● **THE REQUEST**:
Copy the lines exactly, from the start of the items up to and including the line containing "cis''4 a'8 cis''8 b'4 gis'8( fis'8-. |". Leave the pictures out of your answer.

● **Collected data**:
▽
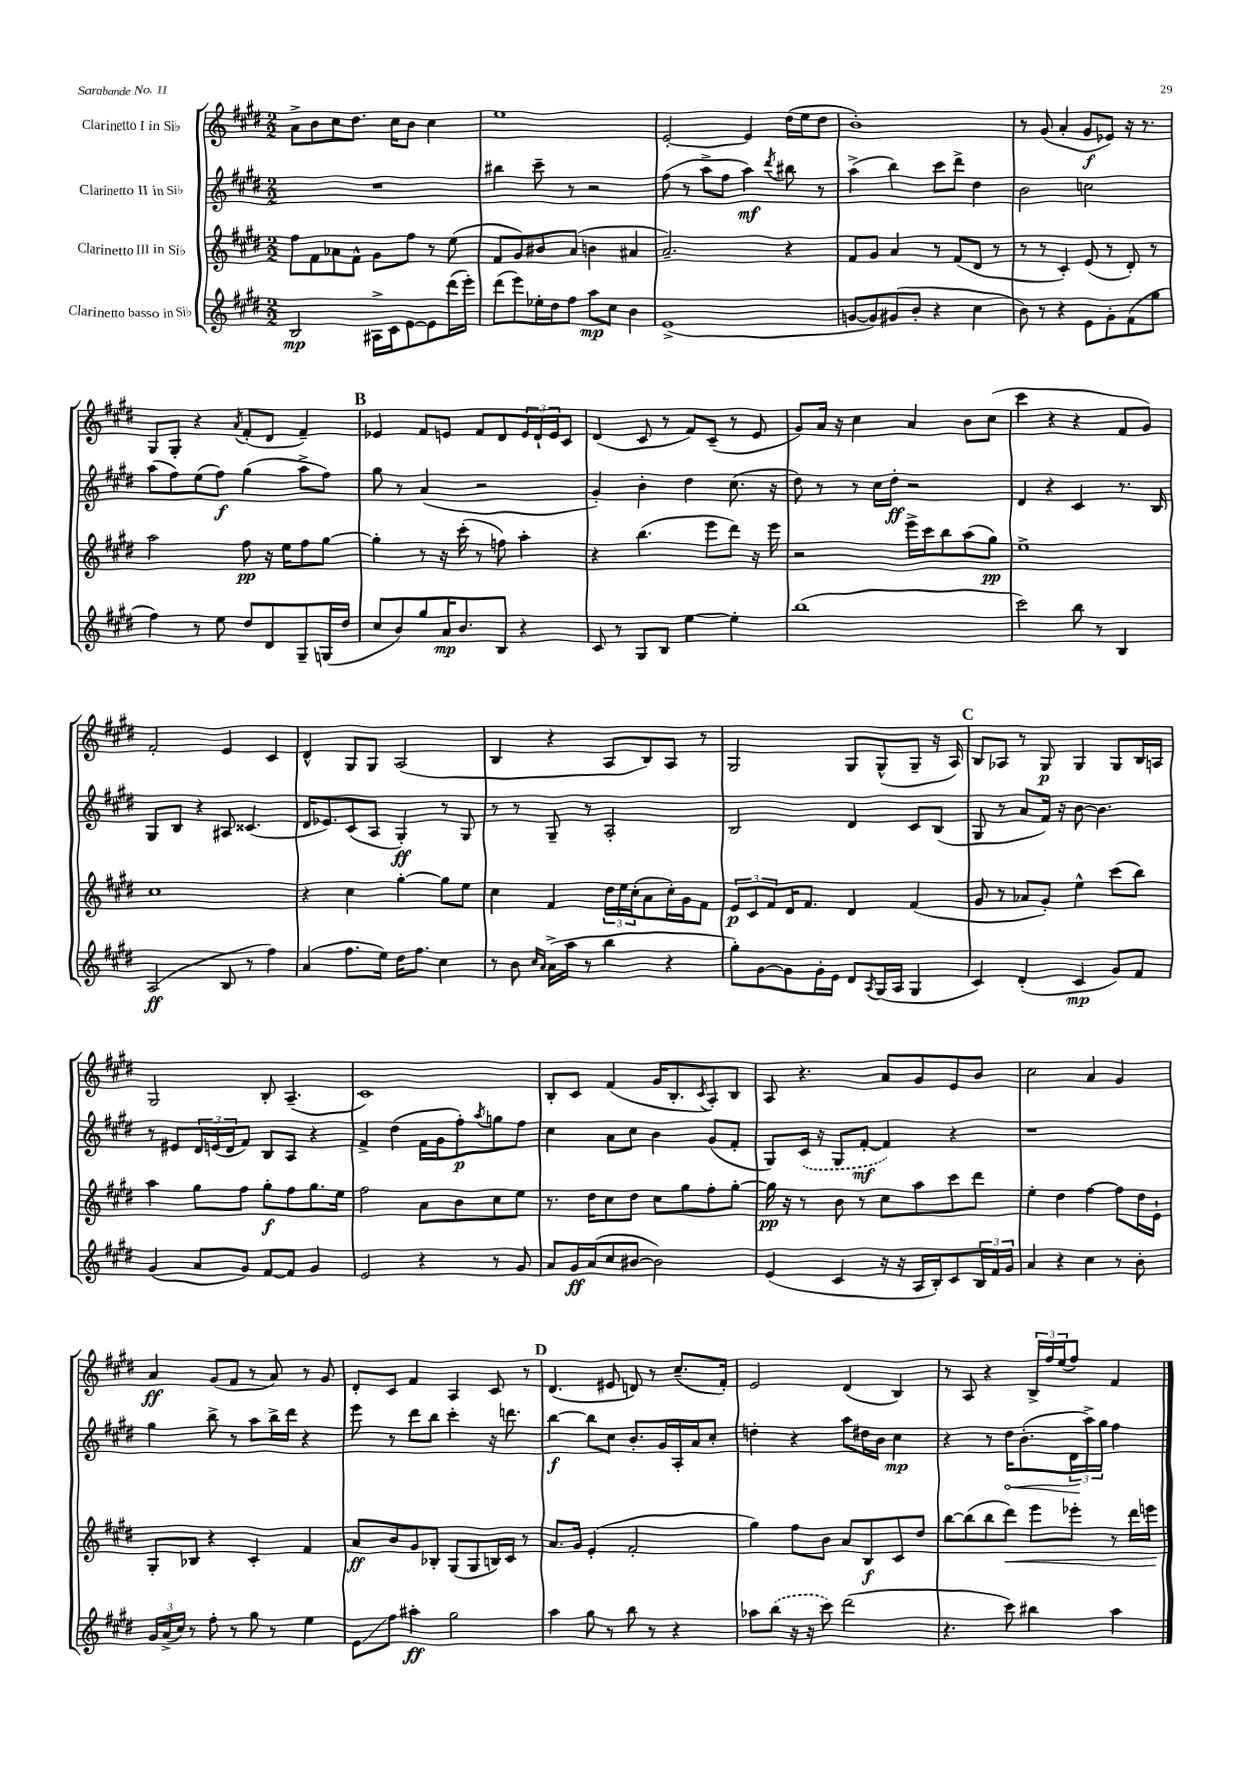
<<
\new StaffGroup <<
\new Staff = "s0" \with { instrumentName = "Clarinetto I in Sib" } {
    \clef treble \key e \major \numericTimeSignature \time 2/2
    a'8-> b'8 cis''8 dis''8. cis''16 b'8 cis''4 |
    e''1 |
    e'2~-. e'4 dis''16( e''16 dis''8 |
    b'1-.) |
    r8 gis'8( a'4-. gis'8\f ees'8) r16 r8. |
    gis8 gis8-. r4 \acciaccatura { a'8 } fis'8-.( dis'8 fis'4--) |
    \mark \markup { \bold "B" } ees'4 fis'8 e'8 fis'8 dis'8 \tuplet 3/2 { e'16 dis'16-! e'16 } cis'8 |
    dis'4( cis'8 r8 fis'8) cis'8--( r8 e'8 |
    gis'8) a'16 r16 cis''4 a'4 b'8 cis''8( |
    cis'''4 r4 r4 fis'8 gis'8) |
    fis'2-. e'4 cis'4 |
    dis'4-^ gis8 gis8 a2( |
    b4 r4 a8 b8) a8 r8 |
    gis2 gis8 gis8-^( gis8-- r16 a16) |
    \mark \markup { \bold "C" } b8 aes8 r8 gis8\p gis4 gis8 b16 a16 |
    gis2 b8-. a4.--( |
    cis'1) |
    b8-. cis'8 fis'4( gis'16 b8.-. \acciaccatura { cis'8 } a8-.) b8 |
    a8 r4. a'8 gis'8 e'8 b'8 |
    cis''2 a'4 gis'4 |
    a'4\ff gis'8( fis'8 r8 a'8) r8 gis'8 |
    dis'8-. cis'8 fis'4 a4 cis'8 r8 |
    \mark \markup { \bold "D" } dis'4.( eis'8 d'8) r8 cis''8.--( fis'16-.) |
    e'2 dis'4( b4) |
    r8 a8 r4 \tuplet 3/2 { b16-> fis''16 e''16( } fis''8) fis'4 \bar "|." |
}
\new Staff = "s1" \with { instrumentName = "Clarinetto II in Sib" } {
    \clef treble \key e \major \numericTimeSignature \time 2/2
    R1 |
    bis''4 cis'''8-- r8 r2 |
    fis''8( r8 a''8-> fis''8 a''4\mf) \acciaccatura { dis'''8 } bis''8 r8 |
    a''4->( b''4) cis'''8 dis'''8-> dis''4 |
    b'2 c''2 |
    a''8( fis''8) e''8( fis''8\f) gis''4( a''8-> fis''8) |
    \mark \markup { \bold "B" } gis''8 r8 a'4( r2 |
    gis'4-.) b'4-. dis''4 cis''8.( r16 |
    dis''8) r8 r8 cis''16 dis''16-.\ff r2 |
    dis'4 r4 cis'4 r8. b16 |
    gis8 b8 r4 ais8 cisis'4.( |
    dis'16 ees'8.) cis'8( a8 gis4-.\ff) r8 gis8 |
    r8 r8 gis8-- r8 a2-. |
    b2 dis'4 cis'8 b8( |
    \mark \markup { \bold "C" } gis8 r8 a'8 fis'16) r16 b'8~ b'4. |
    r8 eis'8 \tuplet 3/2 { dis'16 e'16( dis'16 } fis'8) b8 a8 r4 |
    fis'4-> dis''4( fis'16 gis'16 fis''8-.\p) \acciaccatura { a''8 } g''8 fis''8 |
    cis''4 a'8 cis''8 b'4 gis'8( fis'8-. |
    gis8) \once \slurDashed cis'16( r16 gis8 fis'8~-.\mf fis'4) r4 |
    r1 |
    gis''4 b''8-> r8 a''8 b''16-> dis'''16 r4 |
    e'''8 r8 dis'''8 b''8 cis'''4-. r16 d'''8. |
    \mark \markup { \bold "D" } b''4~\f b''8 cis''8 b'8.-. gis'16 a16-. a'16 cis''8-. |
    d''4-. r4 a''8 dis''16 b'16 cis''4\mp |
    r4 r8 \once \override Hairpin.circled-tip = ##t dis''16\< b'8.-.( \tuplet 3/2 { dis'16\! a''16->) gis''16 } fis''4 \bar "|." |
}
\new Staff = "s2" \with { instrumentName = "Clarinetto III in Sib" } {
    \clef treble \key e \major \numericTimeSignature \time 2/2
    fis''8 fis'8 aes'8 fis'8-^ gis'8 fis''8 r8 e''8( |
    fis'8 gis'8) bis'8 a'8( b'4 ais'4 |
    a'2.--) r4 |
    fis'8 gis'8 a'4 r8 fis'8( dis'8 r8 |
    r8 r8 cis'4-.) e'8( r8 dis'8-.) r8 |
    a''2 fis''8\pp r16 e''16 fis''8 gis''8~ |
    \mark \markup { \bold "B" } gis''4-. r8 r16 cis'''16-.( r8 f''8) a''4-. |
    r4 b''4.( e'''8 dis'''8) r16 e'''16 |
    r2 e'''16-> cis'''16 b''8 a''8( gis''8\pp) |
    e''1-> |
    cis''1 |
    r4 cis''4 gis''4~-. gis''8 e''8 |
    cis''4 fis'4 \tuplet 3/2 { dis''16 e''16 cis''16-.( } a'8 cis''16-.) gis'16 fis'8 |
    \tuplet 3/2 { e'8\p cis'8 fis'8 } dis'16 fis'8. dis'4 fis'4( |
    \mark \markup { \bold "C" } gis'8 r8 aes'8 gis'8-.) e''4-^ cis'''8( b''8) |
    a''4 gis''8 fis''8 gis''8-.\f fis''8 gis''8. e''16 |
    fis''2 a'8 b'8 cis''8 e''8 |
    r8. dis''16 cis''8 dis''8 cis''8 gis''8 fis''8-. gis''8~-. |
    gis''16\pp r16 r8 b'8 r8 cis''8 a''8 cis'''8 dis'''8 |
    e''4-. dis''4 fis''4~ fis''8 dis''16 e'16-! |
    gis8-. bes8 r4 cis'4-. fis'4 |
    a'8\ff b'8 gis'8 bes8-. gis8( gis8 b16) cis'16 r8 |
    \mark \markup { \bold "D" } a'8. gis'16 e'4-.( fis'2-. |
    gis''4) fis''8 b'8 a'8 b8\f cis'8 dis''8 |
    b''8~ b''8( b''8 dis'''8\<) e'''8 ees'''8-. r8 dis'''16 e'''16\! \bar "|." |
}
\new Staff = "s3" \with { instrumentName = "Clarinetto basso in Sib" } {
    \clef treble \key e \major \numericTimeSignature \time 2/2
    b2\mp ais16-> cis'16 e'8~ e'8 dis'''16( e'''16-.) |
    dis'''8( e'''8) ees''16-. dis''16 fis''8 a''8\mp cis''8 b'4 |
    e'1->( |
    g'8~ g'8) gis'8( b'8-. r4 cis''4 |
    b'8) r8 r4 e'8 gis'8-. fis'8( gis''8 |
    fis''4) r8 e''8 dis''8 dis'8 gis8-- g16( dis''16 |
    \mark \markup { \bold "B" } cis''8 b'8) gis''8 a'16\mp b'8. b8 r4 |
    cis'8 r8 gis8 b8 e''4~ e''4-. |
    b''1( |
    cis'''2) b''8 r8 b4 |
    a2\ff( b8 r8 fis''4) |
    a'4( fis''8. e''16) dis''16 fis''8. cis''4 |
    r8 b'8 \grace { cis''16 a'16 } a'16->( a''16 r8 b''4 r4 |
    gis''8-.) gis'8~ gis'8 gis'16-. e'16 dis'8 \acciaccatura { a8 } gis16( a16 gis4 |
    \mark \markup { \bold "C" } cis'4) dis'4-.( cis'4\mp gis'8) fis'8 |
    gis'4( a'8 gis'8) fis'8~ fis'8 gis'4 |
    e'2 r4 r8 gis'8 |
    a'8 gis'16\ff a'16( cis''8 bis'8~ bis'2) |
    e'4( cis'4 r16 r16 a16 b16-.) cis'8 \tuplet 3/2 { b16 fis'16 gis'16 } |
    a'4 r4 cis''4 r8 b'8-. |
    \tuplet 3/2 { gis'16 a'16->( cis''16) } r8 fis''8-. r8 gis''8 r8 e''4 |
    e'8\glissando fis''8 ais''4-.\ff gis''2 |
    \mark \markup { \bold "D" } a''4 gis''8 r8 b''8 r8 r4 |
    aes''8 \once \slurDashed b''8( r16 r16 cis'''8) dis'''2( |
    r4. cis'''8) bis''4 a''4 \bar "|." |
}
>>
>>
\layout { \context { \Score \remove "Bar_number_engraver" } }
△
● **RESULT FOR THIS EXERCISE**:
<<
\new StaffGroup <<
\new Staff = "s0" \with { instrumentName = "Clarinetto I in Sib" } {
    \clef treble \key e \major \numericTimeSignature \time 2/2
    a'8-> b'8 cis''8 dis''8. cis''16 b'8 cis''4 |
    e''1 |
    e'2~-. e'4 dis''16( e''16 dis''8 |
    b'1-.) |
    r8 gis'8( a'4-. gis'8\f ees'8) r16 r8. |
    gis8 gis8-. r4 \acciaccatura { a'8 } fis'8-.( dis'8 fis'4--) |
    \mark \markup { \bold "B" } ees'4 fis'8 e'8 fis'8 dis'8 \tuplet 3/2 { e'16 dis'16-! e'16 } cis'8 |
    dis'4( cis'8 r8 fis'8) cis'8--( r8 e'8 |
    gis'8) a'16 r16 cis''4 a'4 b'8 cis''8( |
    cis'''4 r4 r4 fis'8 gis'8) |
    fis'2-. e'4 cis'4 |
    dis'4-^ gis8 gis8 a2( |
    b4 r4 a8 b8) a8 r8 |
    gis2 gis8 gis8-^( gis8-- r16 a16) |
    \mark \markup { \bold "C" } b8 aes8 r8 gis8\p gis4 gis8 b16 a16 |
    gis2 b8-. a4.--( |
    cis'1) |
    b8-. cis'8 fis'4( gis'16 b8.-. \acciaccatura { cis'8 } a8-.) b8 |
    a8 r4. a'8 gis'8 e'8 b'8 |
    cis''2 a'4 gis'4 |
    a'4\ff gis'8( fis'8 r8 a'8) r8 gis'8 |
    dis'8-. cis'8 fis'4 a4 cis'8 r8 |
    \mark \markup { \bold "D" } dis'4.( eis'8 d'8) r8 cis''8.--( fis'16-.) |
    e'2 dis'4( b4) |
    r8 a8 r4 \tuplet 3/2 { b16-> fis''16 e''16( } fis''8) fis'4 \bar "|." |
}
\new Staff = "s1" \with { instrumentName = "Clarinetto II in Sib" } {
    \clef treble \key e \major \numericTimeSignature \time 2/2
    R1 |
    bis''4 cis'''8-- r8 r2 |
    fis''8( r8 a''8-> fis''8 a''4\mf) \acciaccatura { dis'''8 } bis''8 r8 |
    a''4->( b''4) cis'''8 dis'''8-> dis''4 |
    b'2 c''2 |
    a''8( fis''8) e''8( fis''8\f) gis''4( a''8-> fis''8) |
    \mark \markup { \bold "B" } gis''8 r8 a'4( r2 |
    gis'4-.) b'4-. dis''4 cis''8.( r16 |
    dis''8) r8 r8 cis''16 dis''16-.\ff r2 |
    dis'4 r4 cis'4 r8. b16 |
    gis8 b8 r4 ais8 cisis'4.( |
    dis'16 ees'8.) cis'8( a8 gis4-.\ff) r8 gis8 |
    r8 r8 gis8-- r8 a2-. |
    b2 dis'4 cis'8 b8( |
    \mark \markup { \bold "C" } gis8 r8 a'8 fis'16) r16 b'8~ b'4. |
    r8 eis'8 \tuplet 3/2 { dis'16 e'16( dis'16 } fis'8) b8 a8 r4 |
    fis'4-> dis''4( fis'16 gis'16 fis''8-.\p) \acciaccatura { a''8 } g''8 fis''8 |
    cis''4 a'8 cis''8 b'4 gis'8( fis'8-. |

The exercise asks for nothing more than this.